YOUR OBJECTIVE –
Nothing but the lines from the one with "(211, 295) = (507, 161): green" down to the one with "(297, 610) = (123, 235): green" should be returned, exactly and with both ends included, from the material below.

DATA SUPPLIED –
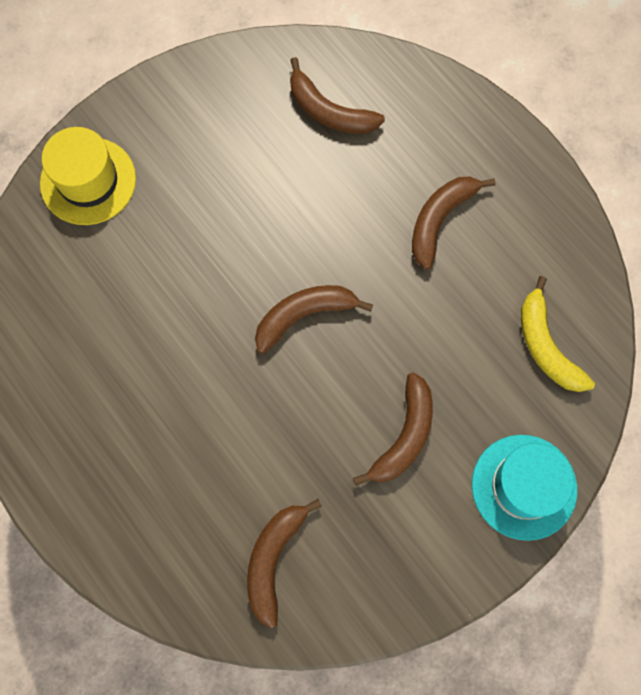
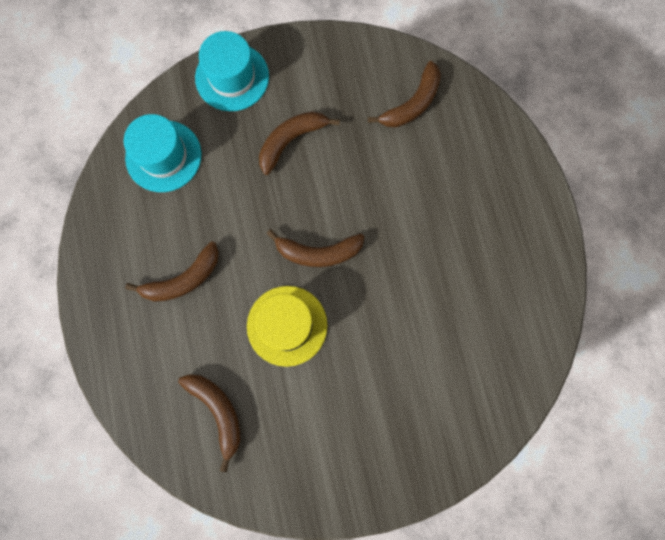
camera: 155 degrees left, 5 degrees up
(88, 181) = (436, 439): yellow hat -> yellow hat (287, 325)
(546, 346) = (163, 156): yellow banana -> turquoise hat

==

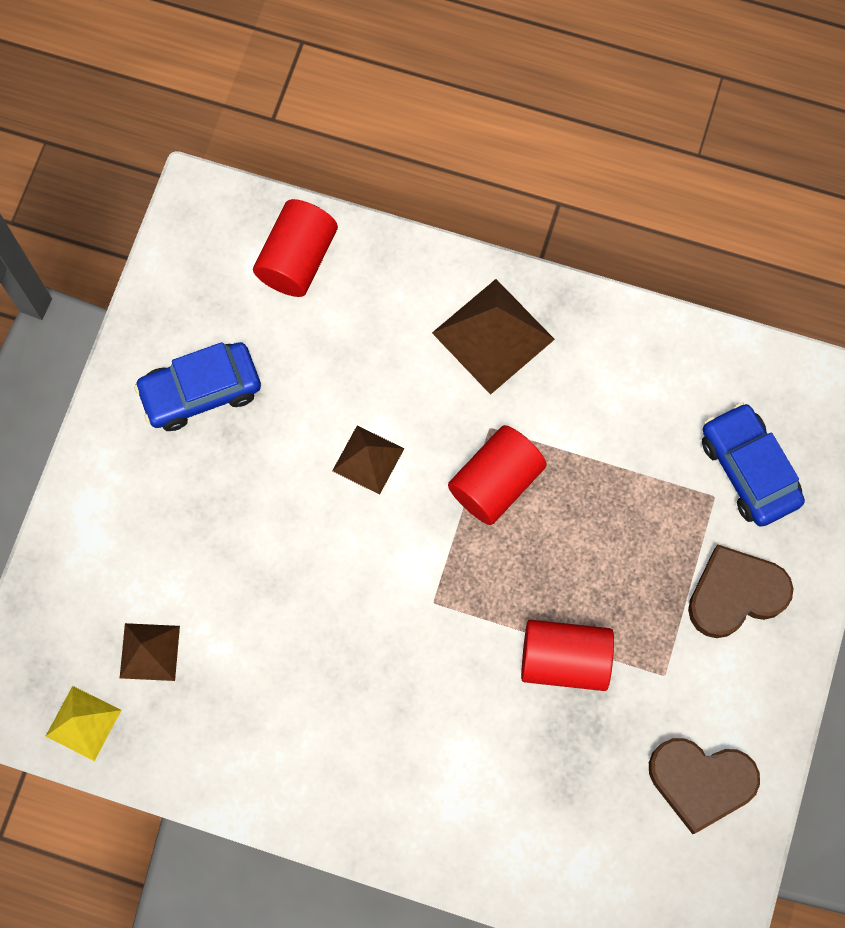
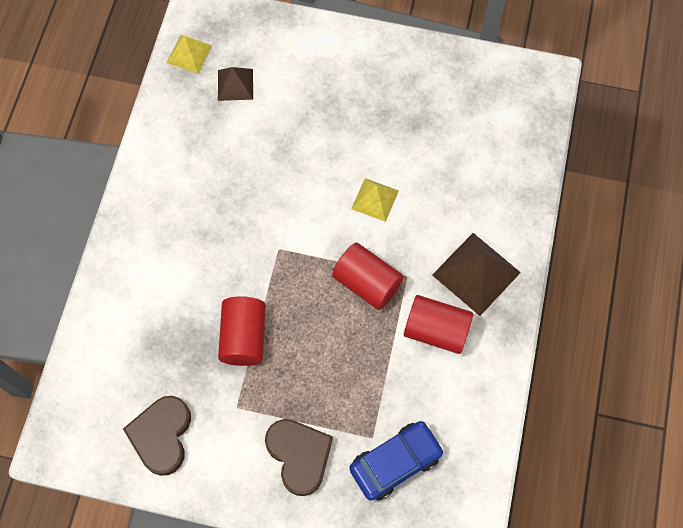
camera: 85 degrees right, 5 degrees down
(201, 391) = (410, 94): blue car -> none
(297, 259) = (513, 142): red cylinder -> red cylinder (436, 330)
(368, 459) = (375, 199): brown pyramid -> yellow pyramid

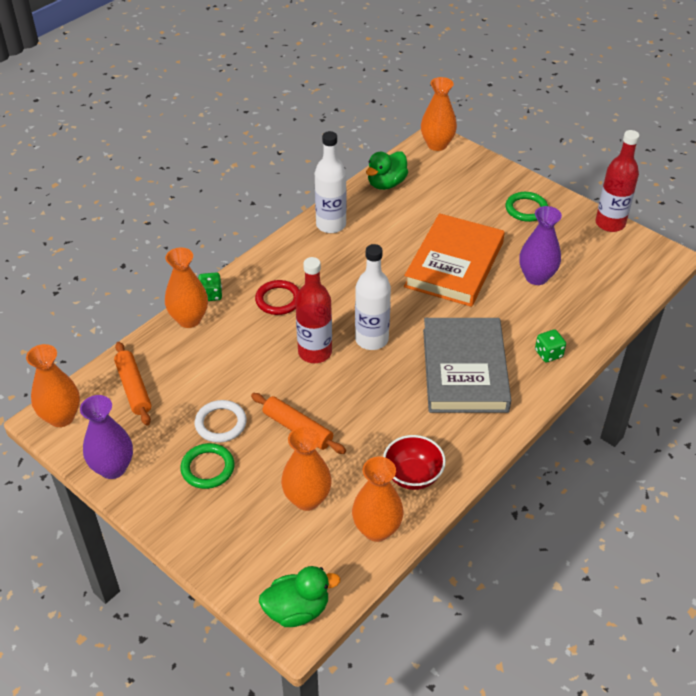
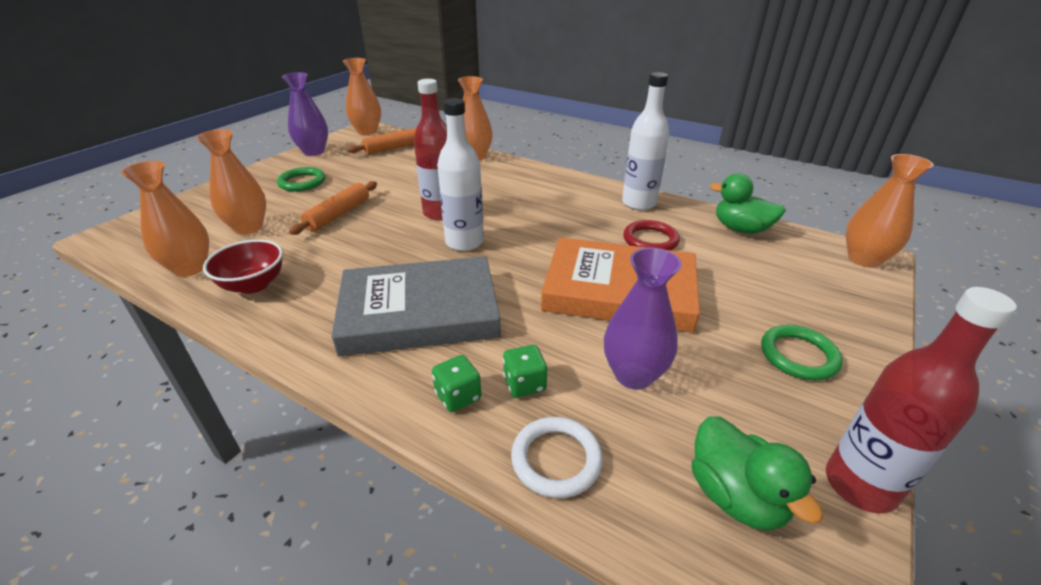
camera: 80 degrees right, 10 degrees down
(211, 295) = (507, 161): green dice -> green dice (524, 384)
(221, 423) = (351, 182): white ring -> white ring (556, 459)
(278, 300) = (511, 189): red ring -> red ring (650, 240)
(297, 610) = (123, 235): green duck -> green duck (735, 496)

==

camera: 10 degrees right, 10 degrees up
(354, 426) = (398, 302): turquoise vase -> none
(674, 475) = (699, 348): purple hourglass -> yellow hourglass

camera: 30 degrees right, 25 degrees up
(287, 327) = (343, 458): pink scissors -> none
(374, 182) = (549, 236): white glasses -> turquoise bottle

EXERCISE RESPONSE –
(211, 295) = (507, 161): green dice -> green dice (524, 384)
(221, 423) = (351, 182): white ring -> white ring (556, 459)
(278, 300) = (511, 189): red ring -> red ring (650, 240)
(297, 610) = (123, 235): green duck -> green duck (735, 496)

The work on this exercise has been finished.